:: What to work on ::
Return every line below in which "canard" appears.

:: Stored data ::
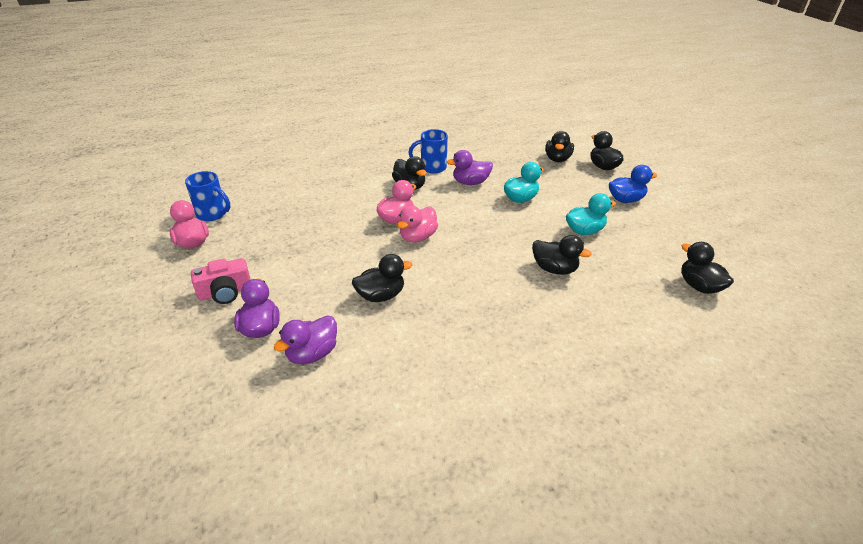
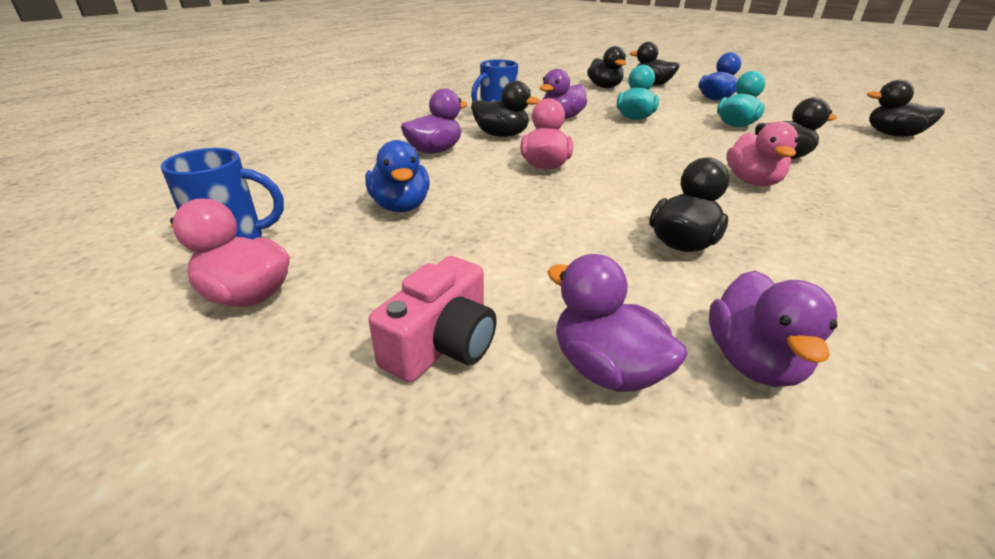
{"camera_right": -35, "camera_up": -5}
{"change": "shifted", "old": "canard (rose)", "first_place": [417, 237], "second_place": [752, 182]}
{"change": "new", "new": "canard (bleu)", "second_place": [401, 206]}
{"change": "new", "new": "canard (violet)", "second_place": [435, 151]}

:: Worked solution ::
{"change": "shifted", "old": "canard (rose)", "first_place": [417, 237], "second_place": [752, 182]}
{"change": "new", "new": "canard (bleu)", "second_place": [401, 206]}
{"change": "new", "new": "canard (violet)", "second_place": [435, 151]}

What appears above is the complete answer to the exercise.